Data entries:

****************************************

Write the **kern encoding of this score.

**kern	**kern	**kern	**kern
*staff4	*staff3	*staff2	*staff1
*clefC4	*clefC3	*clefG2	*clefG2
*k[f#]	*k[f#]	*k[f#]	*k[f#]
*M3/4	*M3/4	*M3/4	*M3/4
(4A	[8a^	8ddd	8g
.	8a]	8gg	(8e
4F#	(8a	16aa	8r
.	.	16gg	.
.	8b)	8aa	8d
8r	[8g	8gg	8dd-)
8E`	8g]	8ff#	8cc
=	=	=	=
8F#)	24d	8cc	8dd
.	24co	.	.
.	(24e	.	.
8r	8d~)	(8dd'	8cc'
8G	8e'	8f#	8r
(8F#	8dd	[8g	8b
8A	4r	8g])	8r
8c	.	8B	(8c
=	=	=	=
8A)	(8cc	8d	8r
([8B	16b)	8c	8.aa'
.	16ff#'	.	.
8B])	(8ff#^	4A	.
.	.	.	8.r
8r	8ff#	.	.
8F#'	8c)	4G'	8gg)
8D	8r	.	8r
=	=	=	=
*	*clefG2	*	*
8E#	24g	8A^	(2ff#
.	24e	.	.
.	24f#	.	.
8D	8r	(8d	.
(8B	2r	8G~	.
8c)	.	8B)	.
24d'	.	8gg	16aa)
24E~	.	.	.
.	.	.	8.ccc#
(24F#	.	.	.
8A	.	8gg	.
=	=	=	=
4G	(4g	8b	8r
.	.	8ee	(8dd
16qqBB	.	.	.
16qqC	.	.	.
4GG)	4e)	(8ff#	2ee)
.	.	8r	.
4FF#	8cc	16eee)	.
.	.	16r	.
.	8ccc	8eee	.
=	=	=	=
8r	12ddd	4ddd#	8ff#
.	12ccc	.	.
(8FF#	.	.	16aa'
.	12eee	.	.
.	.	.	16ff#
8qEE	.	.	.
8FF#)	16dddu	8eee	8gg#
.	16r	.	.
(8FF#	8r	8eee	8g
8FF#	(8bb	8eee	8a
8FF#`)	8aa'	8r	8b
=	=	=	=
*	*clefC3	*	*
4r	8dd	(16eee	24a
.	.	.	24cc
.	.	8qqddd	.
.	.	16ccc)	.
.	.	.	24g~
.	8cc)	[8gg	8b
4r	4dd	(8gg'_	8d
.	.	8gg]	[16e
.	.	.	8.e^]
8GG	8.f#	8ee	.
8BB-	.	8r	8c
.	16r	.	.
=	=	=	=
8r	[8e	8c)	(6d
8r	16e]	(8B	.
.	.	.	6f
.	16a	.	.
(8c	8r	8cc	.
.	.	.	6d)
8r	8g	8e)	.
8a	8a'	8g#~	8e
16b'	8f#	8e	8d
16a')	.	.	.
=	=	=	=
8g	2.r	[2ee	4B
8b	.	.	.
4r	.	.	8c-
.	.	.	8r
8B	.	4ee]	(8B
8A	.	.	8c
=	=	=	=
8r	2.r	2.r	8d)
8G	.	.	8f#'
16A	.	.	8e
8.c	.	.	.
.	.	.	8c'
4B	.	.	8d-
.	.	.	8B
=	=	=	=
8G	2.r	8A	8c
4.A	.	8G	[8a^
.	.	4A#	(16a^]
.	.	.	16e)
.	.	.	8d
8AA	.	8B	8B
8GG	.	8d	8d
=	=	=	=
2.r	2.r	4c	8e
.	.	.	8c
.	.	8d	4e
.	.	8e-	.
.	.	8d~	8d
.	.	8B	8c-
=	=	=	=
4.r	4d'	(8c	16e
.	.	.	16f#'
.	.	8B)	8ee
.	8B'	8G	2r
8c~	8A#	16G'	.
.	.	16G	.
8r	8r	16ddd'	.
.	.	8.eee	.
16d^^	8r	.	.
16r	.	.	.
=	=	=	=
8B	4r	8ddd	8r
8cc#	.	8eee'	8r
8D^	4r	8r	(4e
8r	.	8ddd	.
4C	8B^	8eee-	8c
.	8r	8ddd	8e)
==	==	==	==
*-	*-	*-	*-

****************************************

- **SET TASK**: Please copy every line of the records above, character for character, with no changes.

- **FINAL ANSWER**:
Write the **kern encoding of this score.

**kern	**kern	**kern	**kern
*staff4	*staff3	*staff2	*staff1
*clefC4	*clefC3	*clefG2	*clefG2
*k[f#]	*k[f#]	*k[f#]	*k[f#]
*M3/4	*M3/4	*M3/4	*M3/4
(4A	[8a^	8ddd	8g
.	8a]	8gg	(8e
4F#	(8a	16aa	8r
.	.	16gg	.
.	8b)	8aa	8d
8r	[8g	8gg	8dd-)
8E`	8g]	8ff#	8cc
=	=	=	=
8F#)	24d	8cc	8dd
.	24co	.	.
.	(24e	.	.
8r	8d~)	(8dd'	8cc'
8G	8e'	8f#	8r
(8F#	8dd	[8g	8b
8A	4r	8g])	8r
8c	.	8B	(8c
=	=	=	=
8A)	(8cc	8d	8r
([8B	16b)	8c	8.aa'
.	16ff#'	.	.
8B])	(8ff#^	4A	.
.	.	.	8.r
8r	8ff#	.	.
8F#'	8c)	4G'	8gg)
8D	8r	.	8r
=	=	=	=
*	*clefG2	*	*
8E#	24g	8A^	(2ff#
.	24e	.	.
.	24f#	.	.
8D	8r	(8d	.
(8B	2r	8G~	.
8c)	.	8B)	.
24d'	.	8gg	16aa)
24E~	.	.	.
.	.	.	8.ccc#
(24F#	.	.	.
8A	.	8gg	.
=	=	=	=
4G	(4g	8b	8r
.	.	8ee	(8dd
16qqBB	.	.	.
16qqC	.	.	.
4GG)	4e)	(8ff#	2ee)
.	.	8r	.
4FF#	8cc	16eee)	.
.	.	16r	.
.	8ccc	8eee	.
=	=	=	=
8r	12ddd	4ddd#	8ff#
.	12ccc	.	.
(8FF#	.	.	16aa'
.	12eee	.	.
.	.	.	16ff#
8qEE	.	.	.
8FF#)	16dddu	8eee	8gg#
.	16r	.	.
(8FF#	8r	8eee	8g
8FF#	(8bb	8eee	8a
8FF#`)	8aa'	8r	8b
=	=	=	=
*	*clefC3	*	*
4r	8dd	(16eee	24a
.	.	.	24cc
.	.	8qqddd	.
.	.	16ccc)	.
.	.	.	24g~
.	8cc)	[8gg	8b
4r	4dd	(8gg'_	8d
.	.	8gg]	[16e
.	.	.	8.e^]
8GG	8.f#	8ee	.
8BB-	.	8r	8c
.	16r	.	.
=	=	=	=
8r	[8e	8c)	(6d
8r	16e]	(8B	.
.	.	.	6f
.	16a	.	.
(8c	8r	8cc	.
.	.	.	6d)
8r	8g	8e)	.
8a	8a'	8g#~	8e
16b'	8f#	8e	8d
16a')	.	.	.
=	=	=	=
8g	2.r	[2ee	4B
8b	.	.	.
4r	.	.	8c-
.	.	.	8r
8B	.	4ee]	(8B
8A	.	.	8c
=	=	=	=
8r	2.r	2.r	8d)
8G	.	.	8f#'
16A	.	.	8e
8.c	.	.	.
.	.	.	8c'
4B	.	.	8d-
.	.	.	8B
=	=	=	=
8G	2.r	8A	8c
4.A	.	8G	[8a^
.	.	4A#	(16a^]
.	.	.	16e)
.	.	.	8d
8AA	.	8B	8B
8GG	.	8d	8d
=	=	=	=
2.r	2.r	4c	8e
.	.	.	8c
.	.	8d	4e
.	.	8e-	.
.	.	8d~	8d
.	.	8B	8c-
=	=	=	=
4.r	4d'	(8c	16e
.	.	.	16f#'
.	.	8B)	8ee
.	8B'	8G	2r
8c~	8A#	16G'	.
.	.	16G	.
8r	8r	16ddd'	.
.	.	8.eee	.
16d^^	8r	.	.
16r	.	.	.
=	=	=	=
8B	4r	8ddd	8r
8cc#	.	8eee'	8r
8D^	4r	8r	(4e
8r	.	8ddd	.
4C	8B^	8eee-	8c
.	8r	8ddd	8e)
==	==	==	==
*-	*-	*-	*-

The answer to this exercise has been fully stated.